TASK STATEMENT => Copied exactly and without pictures, the lines from the beginning of the entries through the one that holds "(272, 182) = (110, 230): brown" should form the entire reply.

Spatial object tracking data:
***
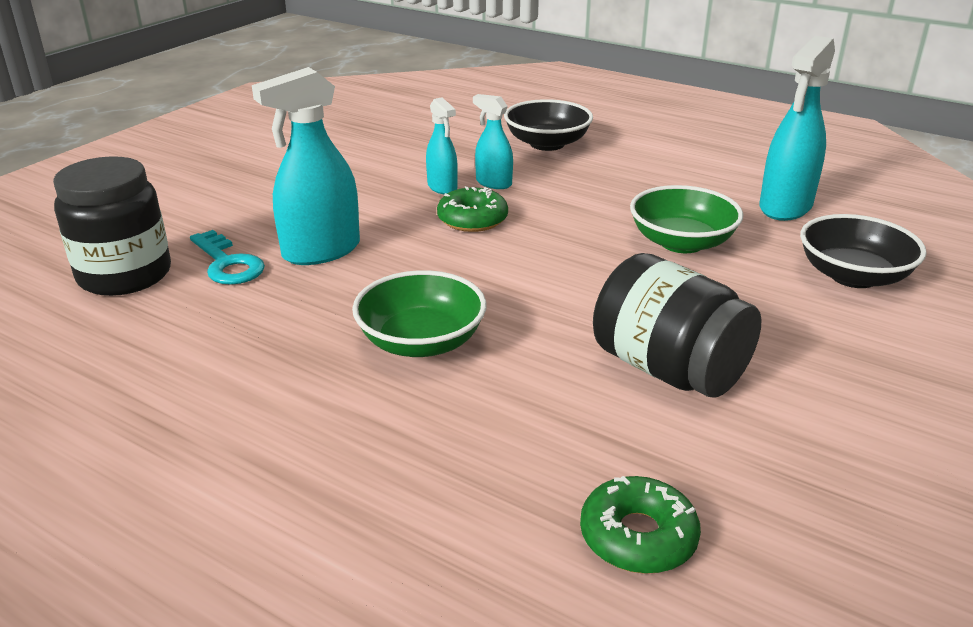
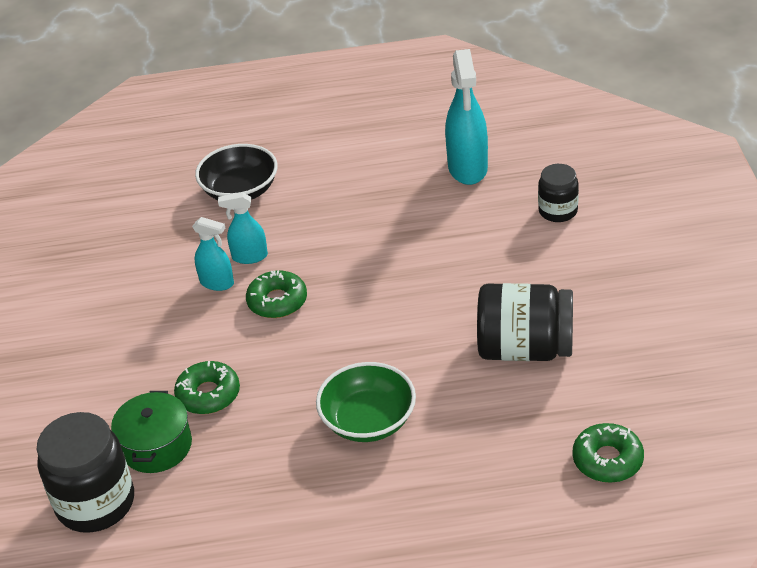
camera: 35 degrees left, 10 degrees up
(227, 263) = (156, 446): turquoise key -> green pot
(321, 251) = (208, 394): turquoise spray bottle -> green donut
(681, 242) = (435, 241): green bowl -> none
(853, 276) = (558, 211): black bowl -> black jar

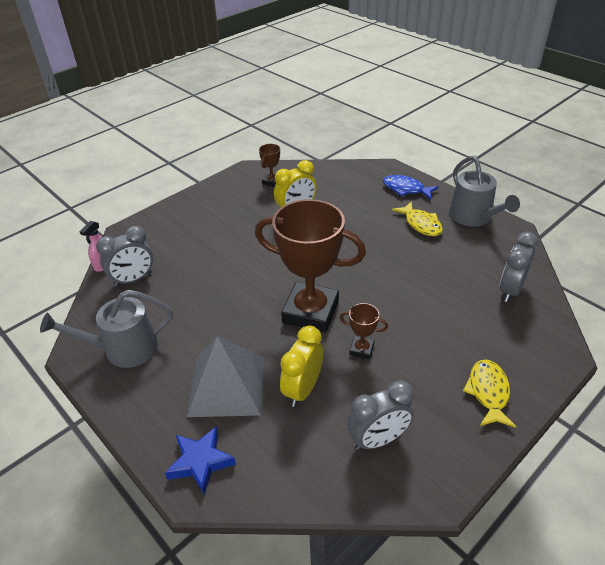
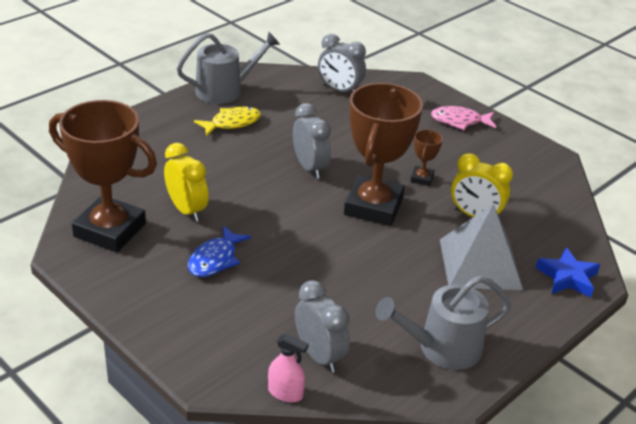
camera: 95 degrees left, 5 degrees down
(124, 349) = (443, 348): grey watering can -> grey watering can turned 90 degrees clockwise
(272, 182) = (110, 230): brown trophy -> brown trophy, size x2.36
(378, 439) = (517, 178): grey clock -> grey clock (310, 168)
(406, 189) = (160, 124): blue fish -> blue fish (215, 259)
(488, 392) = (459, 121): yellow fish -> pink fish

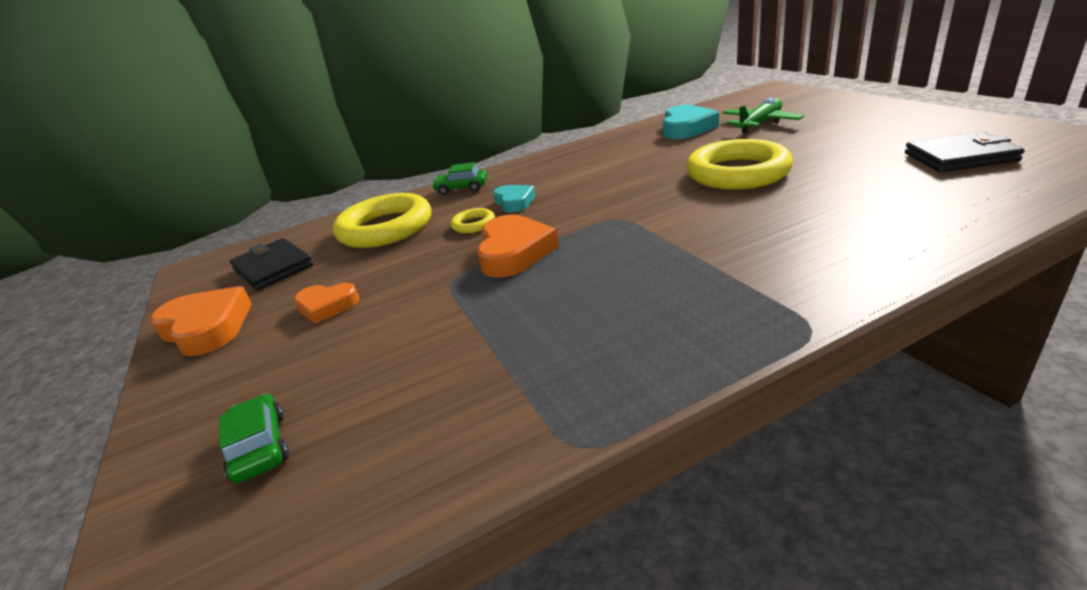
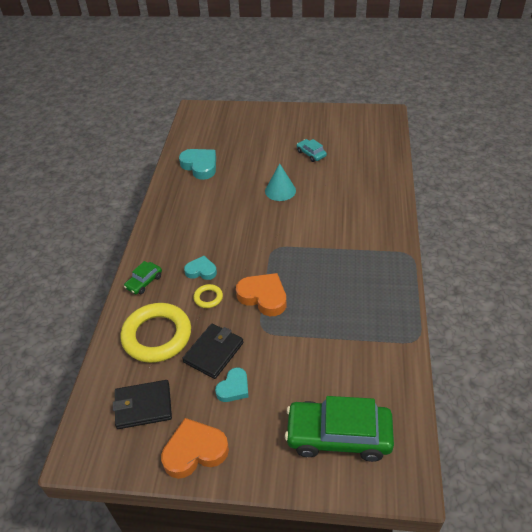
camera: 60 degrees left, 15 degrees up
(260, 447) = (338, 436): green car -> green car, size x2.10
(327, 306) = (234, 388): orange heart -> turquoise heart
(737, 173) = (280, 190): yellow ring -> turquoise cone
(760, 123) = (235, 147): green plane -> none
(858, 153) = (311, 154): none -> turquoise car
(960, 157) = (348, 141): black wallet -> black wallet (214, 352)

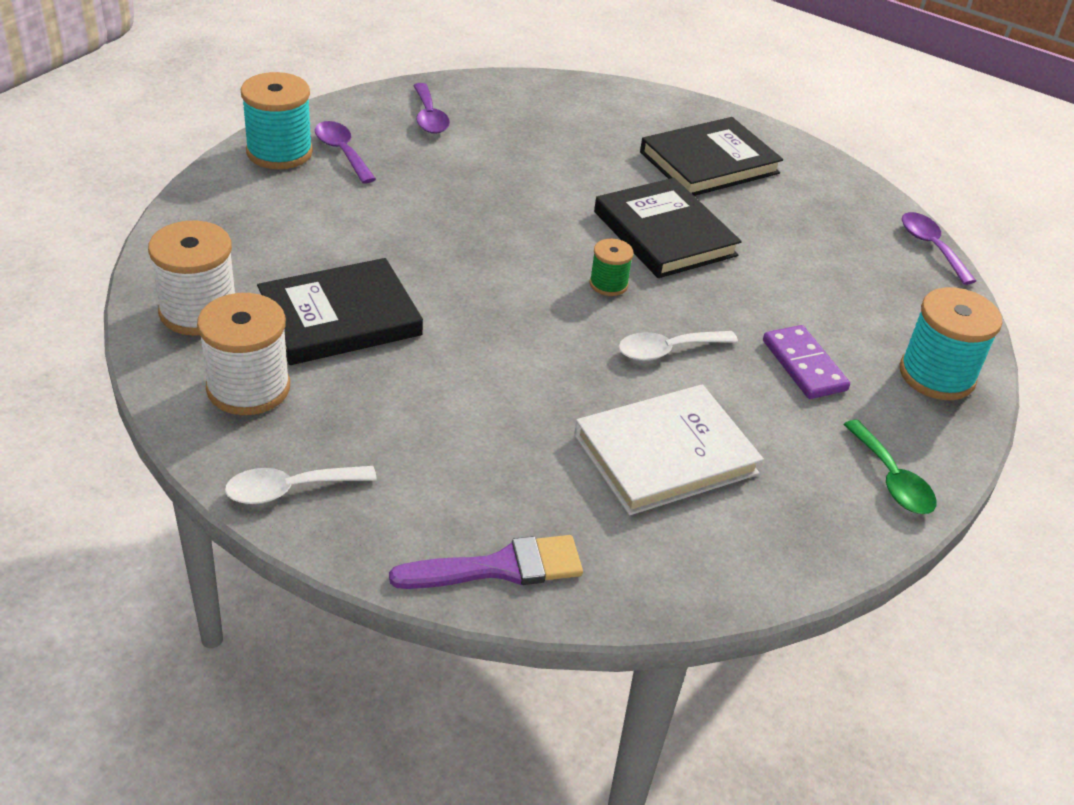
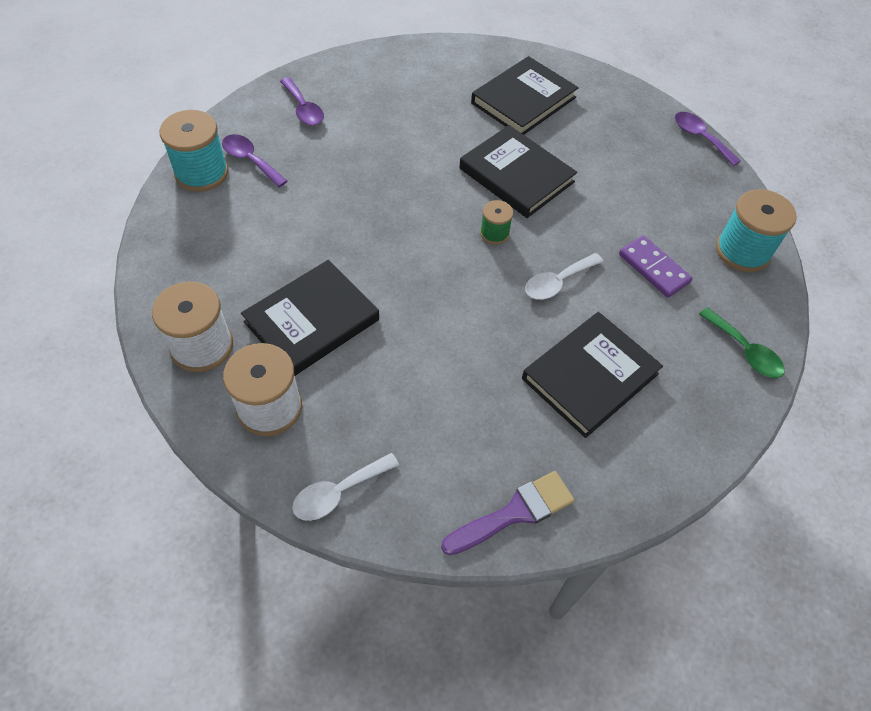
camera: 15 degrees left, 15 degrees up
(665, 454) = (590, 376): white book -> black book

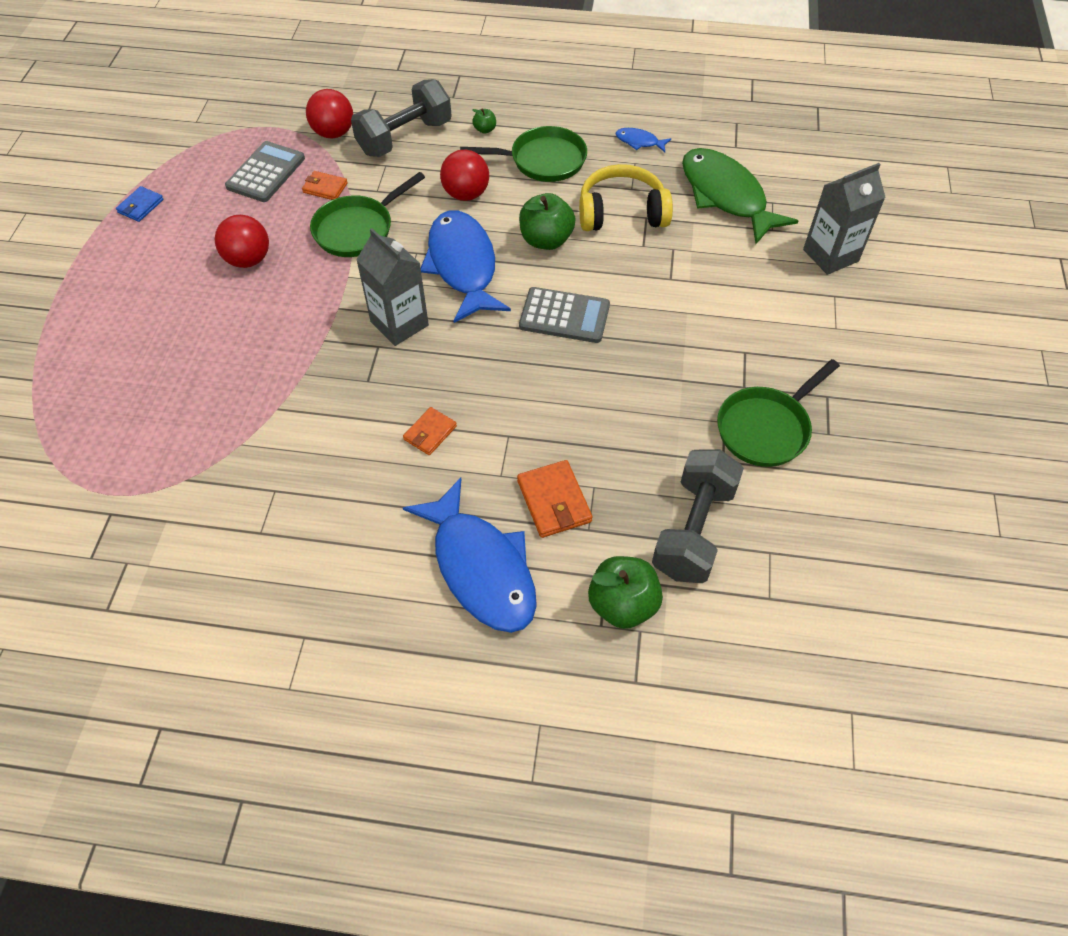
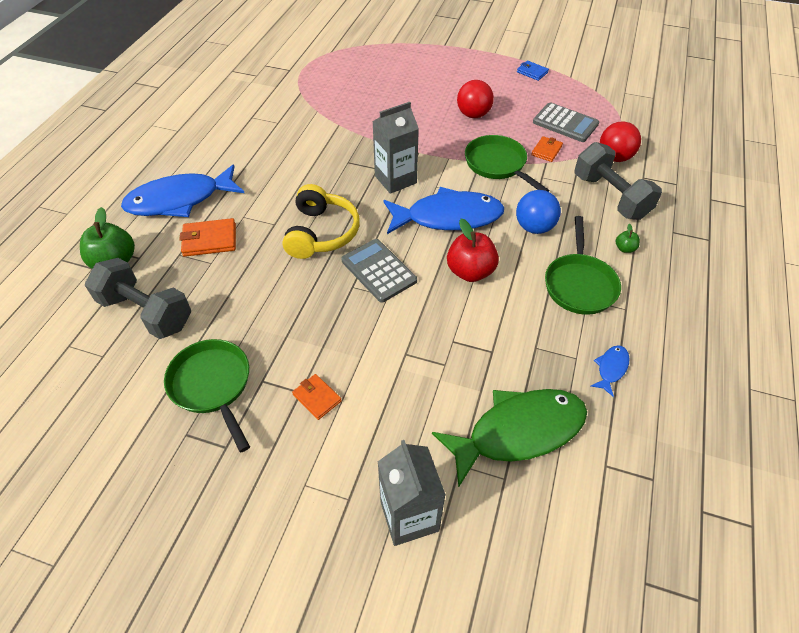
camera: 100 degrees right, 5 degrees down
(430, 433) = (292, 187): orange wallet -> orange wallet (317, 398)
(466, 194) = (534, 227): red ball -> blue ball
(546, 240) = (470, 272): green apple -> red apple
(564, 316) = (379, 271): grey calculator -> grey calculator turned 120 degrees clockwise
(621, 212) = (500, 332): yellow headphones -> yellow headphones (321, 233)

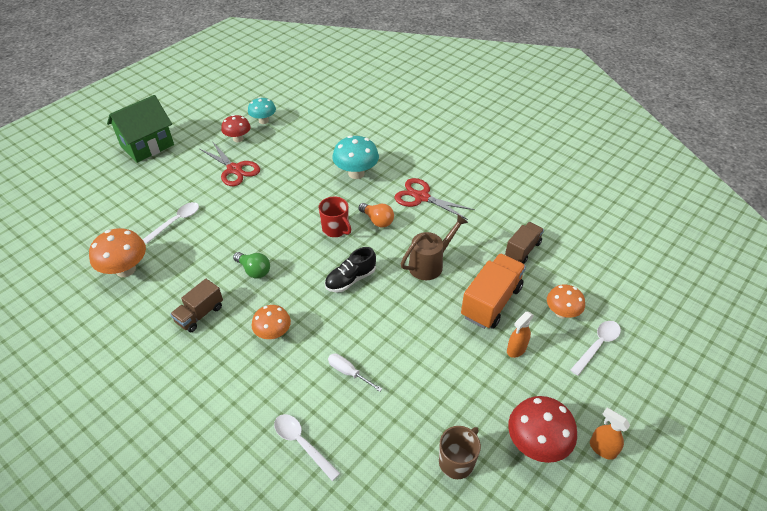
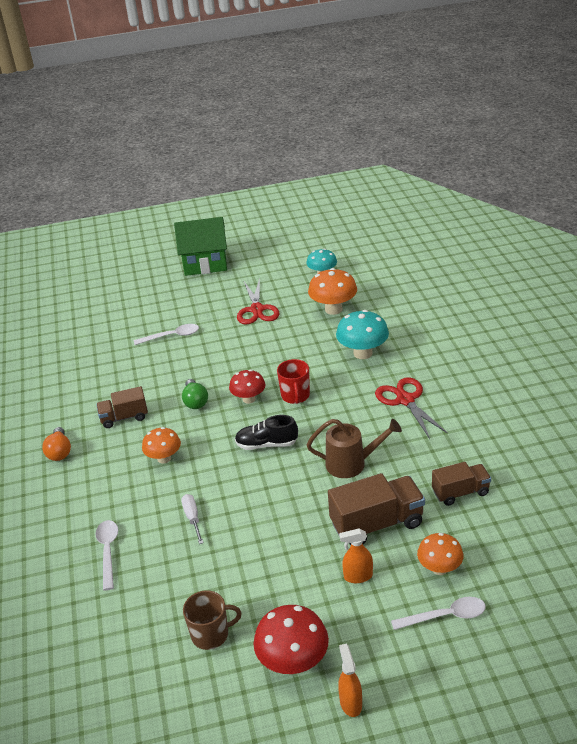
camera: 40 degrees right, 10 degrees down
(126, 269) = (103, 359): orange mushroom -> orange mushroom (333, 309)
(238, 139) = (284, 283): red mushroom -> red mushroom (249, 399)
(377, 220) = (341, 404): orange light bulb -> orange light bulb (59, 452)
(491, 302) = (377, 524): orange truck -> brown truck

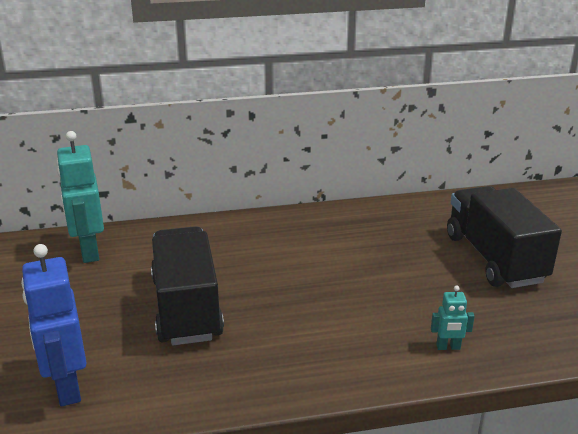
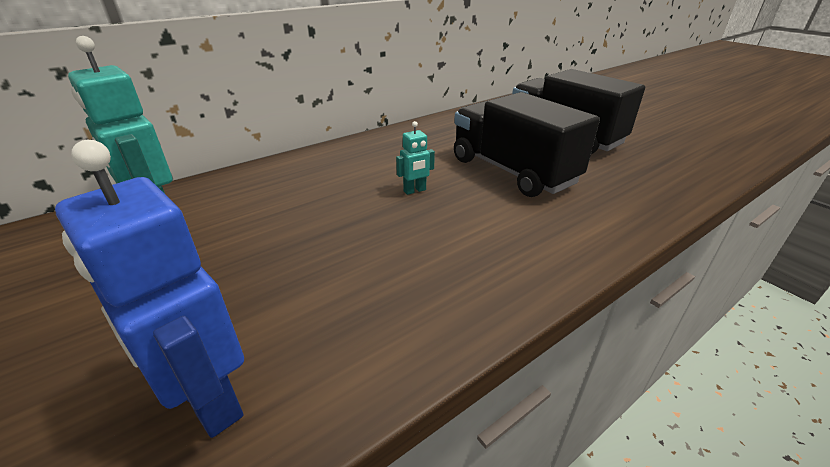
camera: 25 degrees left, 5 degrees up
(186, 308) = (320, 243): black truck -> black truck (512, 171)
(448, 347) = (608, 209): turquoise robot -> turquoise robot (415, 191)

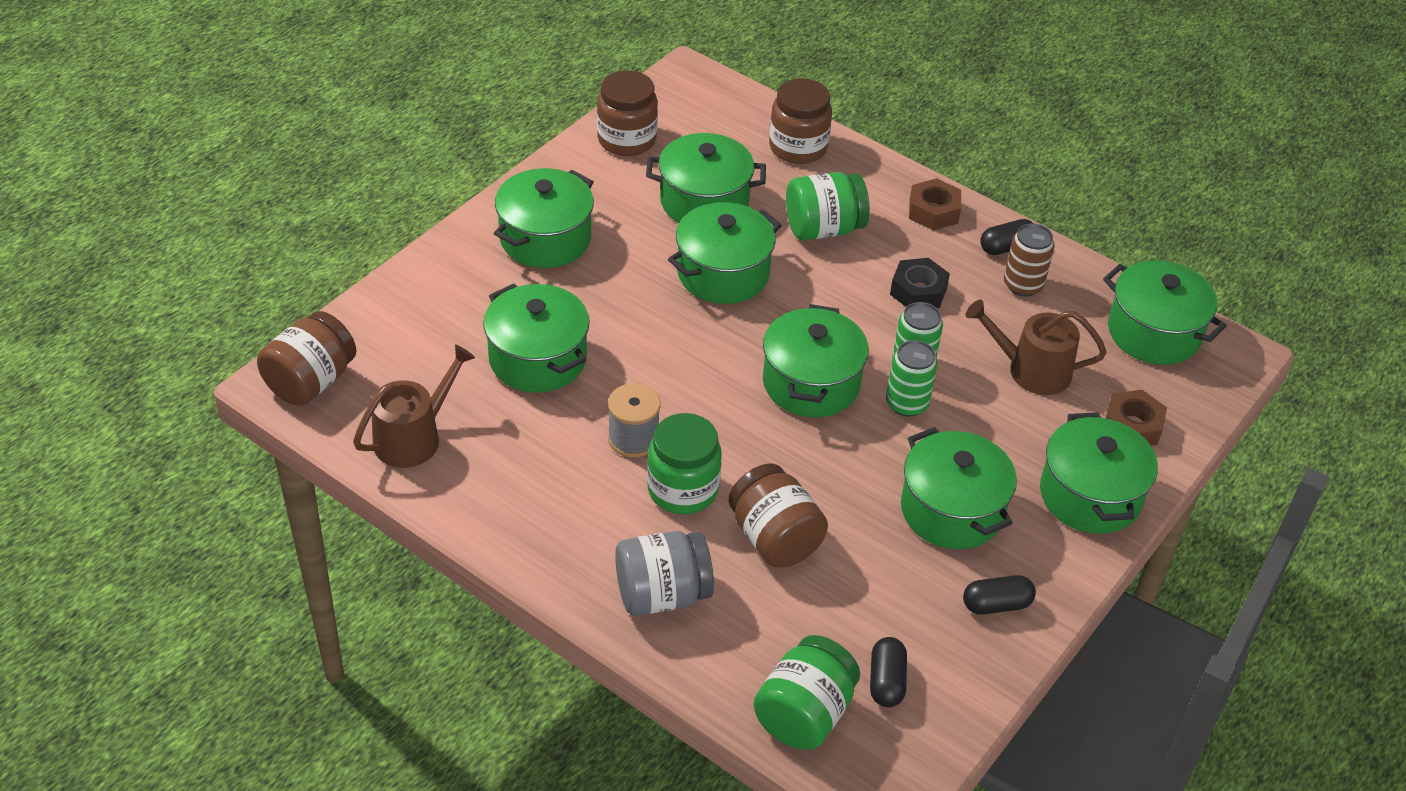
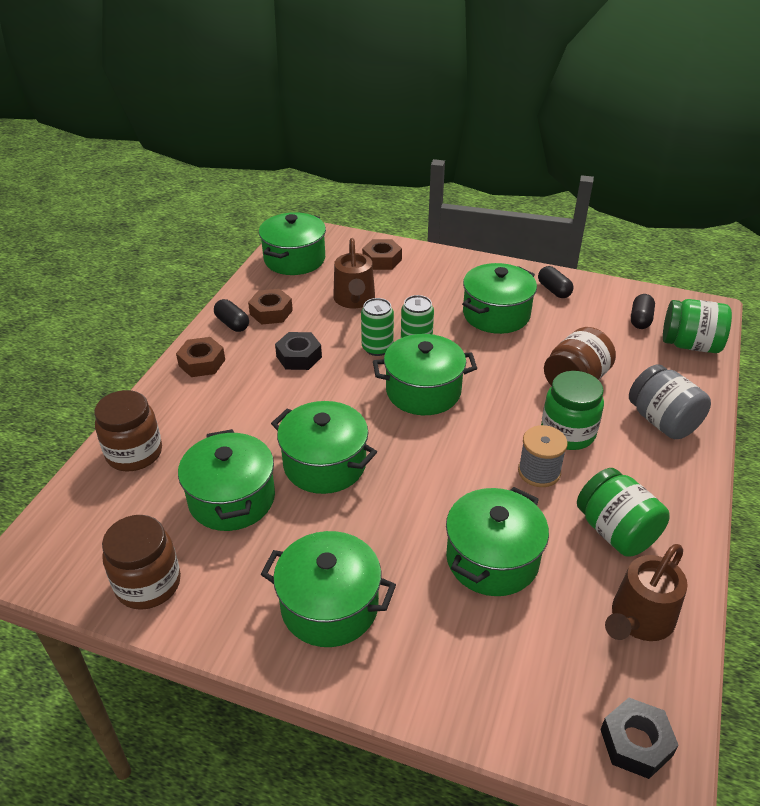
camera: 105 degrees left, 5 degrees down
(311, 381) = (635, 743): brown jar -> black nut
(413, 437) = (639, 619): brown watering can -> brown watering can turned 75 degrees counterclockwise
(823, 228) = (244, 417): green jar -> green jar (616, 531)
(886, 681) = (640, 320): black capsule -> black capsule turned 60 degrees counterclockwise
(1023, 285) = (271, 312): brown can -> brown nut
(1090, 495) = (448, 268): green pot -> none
***
SOLUTION TO THE EXERCISE =>
camera: 35 degrees left, 10 degrees up
(227, 263) = (156, 446): turquoise key -> green pot
(321, 251) = (208, 394): turquoise spray bottle -> green donut
(681, 242) = (435, 241): green bowl -> none
(853, 276) = (558, 211): black bowl -> black jar

camera: 95 degrees left, 5 degrees down
(124, 349) = (443, 348): grey watering can -> grey watering can turned 90 degrees clockwise
(272, 182) = (110, 230): brown trophy -> brown trophy, size x2.36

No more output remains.